_TASK GOAL_: Could you transcribe every record below exactly as written, leaving out any pictures?

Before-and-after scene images
:::::

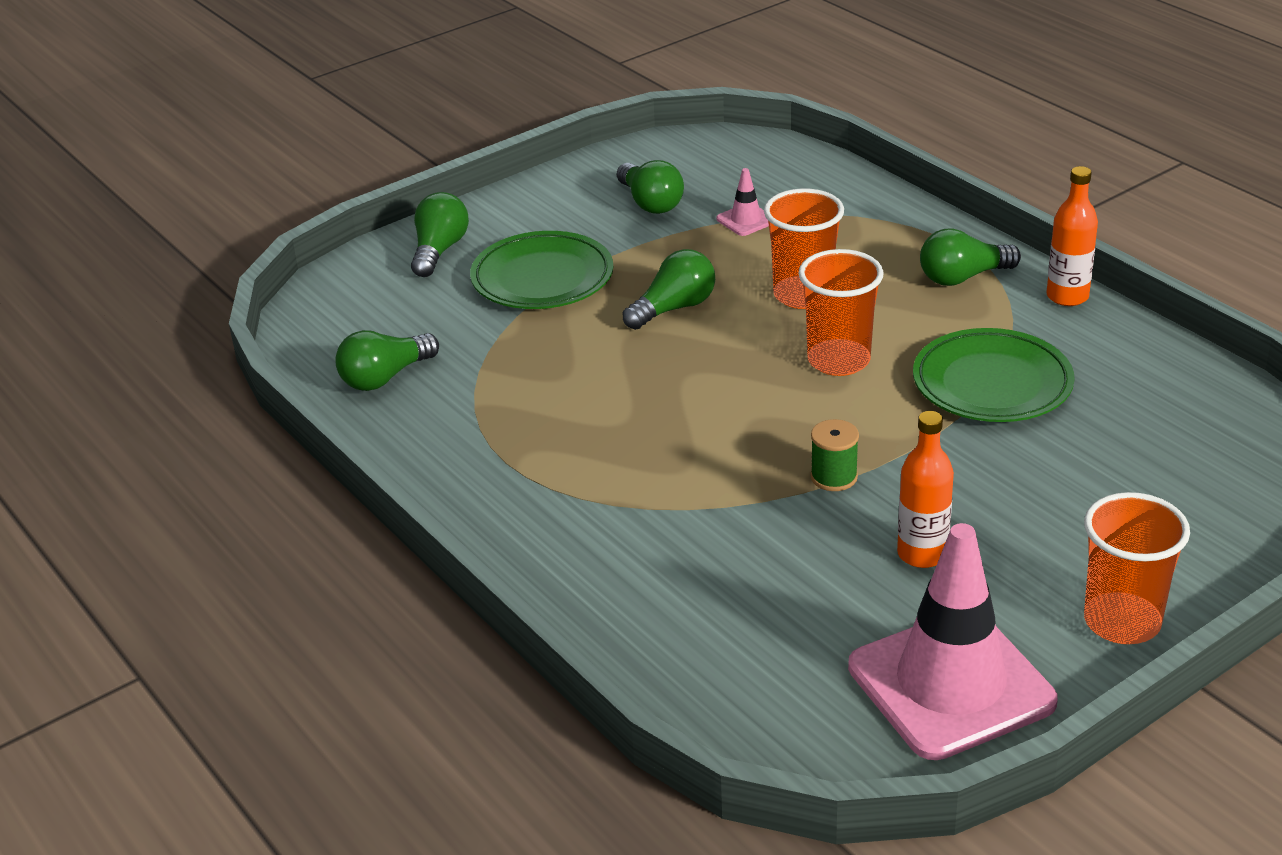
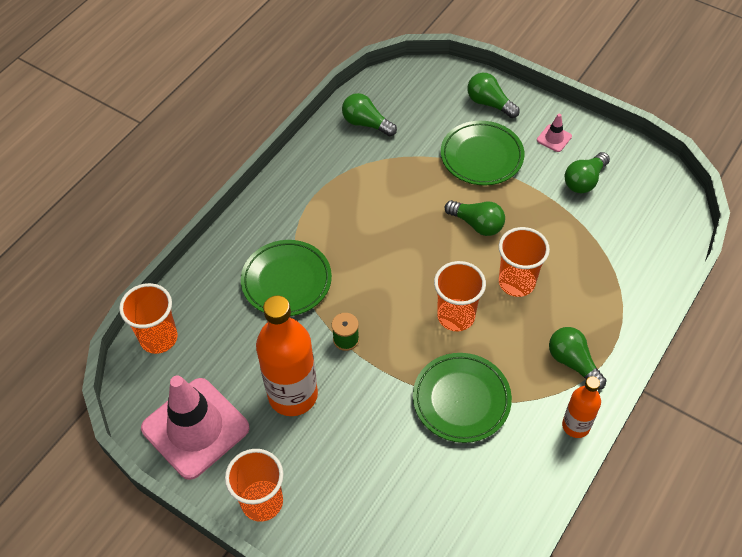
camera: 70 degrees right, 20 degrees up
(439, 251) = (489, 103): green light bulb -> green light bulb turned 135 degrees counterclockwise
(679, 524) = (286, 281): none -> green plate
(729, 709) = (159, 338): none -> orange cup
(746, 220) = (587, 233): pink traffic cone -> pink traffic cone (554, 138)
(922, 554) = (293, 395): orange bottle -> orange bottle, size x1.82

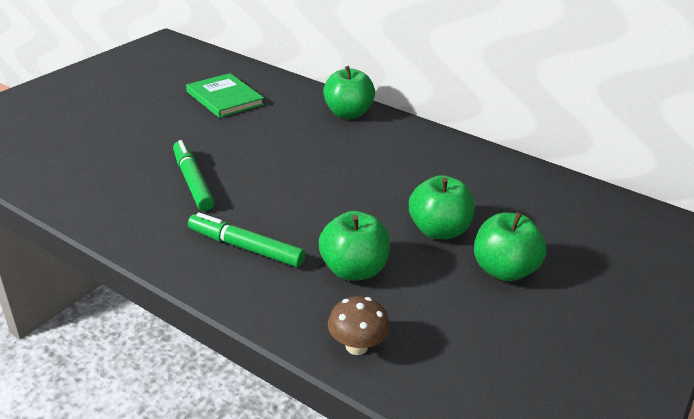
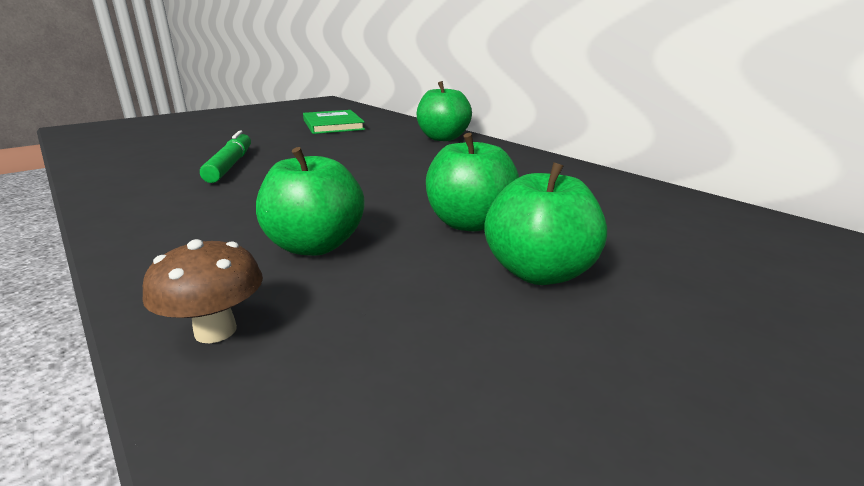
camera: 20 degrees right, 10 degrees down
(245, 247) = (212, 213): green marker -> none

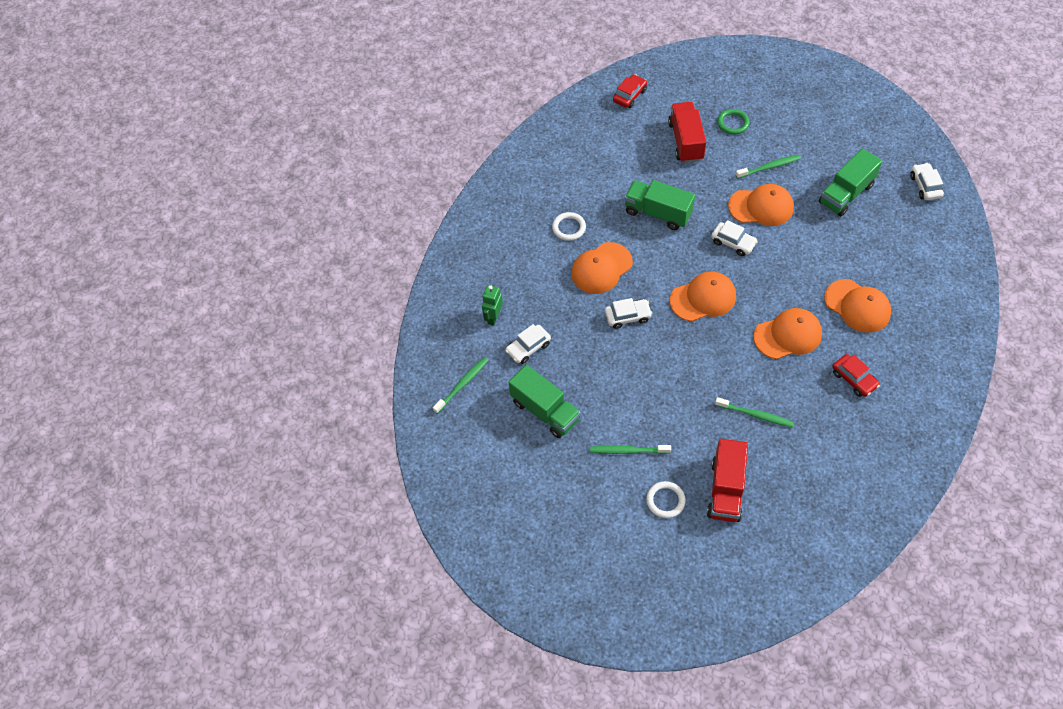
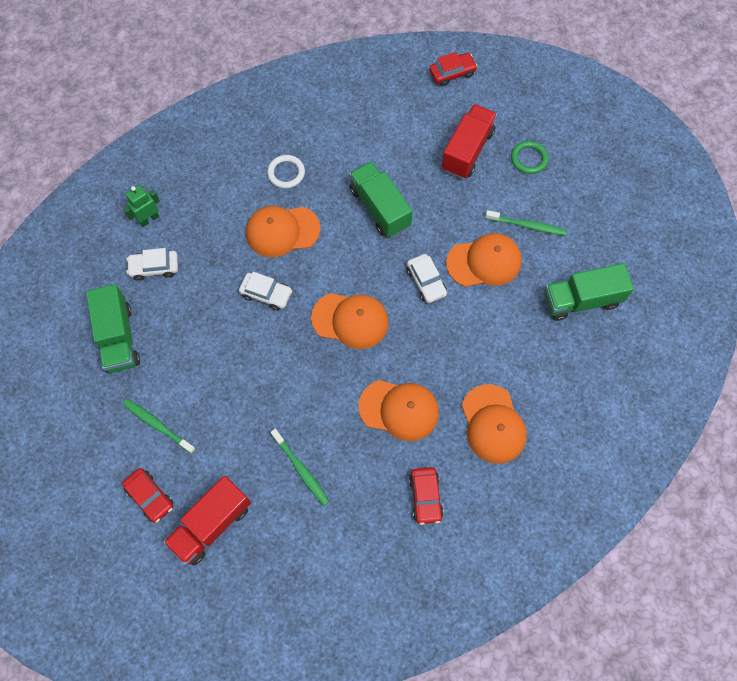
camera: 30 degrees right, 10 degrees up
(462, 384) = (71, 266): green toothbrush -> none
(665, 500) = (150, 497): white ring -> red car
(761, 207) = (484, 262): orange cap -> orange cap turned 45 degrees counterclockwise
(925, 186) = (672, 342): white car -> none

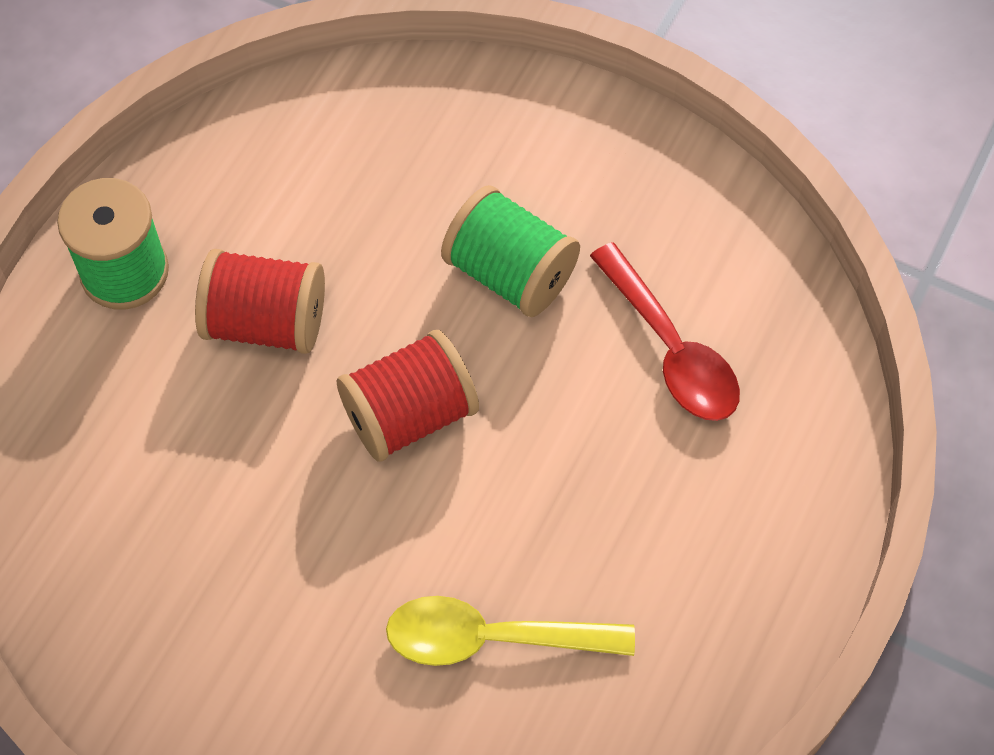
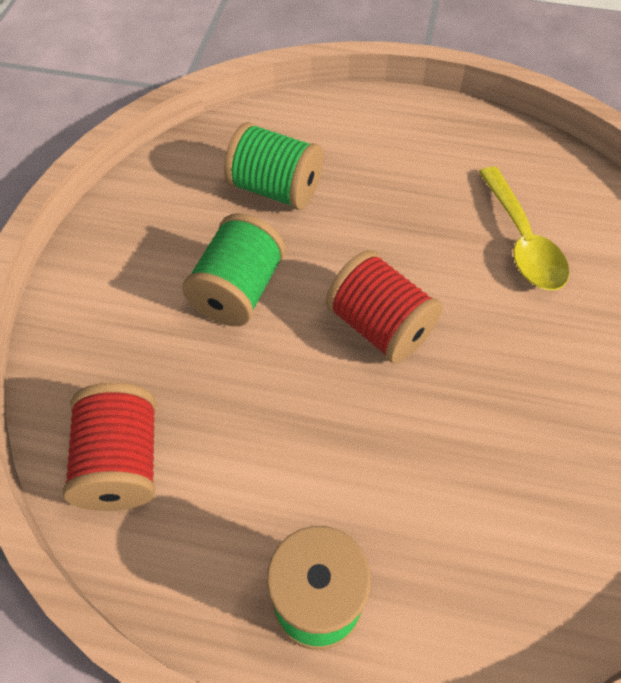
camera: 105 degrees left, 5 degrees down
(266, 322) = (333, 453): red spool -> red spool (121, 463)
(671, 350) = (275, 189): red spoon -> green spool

:::::

_EXERCISE ANSWER_:
camera: 70 degrees right, 20 degrees up
(439, 251) = (489, 103): green light bulb -> green light bulb turned 135 degrees counterclockwise
(679, 524) = (286, 281): none -> green plate
(729, 709) = (159, 338): none -> orange cup
(746, 220) = (587, 233): pink traffic cone -> pink traffic cone (554, 138)
(922, 554) = (293, 395): orange bottle -> orange bottle, size x1.82

camera: 20 degrees right, 10 degrees down
(245, 247) = (212, 213): green marker -> none

camera: 30 degrees right, 10 degrees up
(462, 384) = (71, 266): green toothbrush -> none
(665, 500) = (150, 497): white ring -> red car
(761, 207) = (484, 262): orange cap -> orange cap turned 45 degrees counterclockwise
(925, 186) = (672, 342): white car -> none

camera: 105 degrees left, 5 degrees down
(266, 322) = (333, 453): red spool -> red spool (121, 463)
(671, 350) = (275, 189): red spoon -> green spool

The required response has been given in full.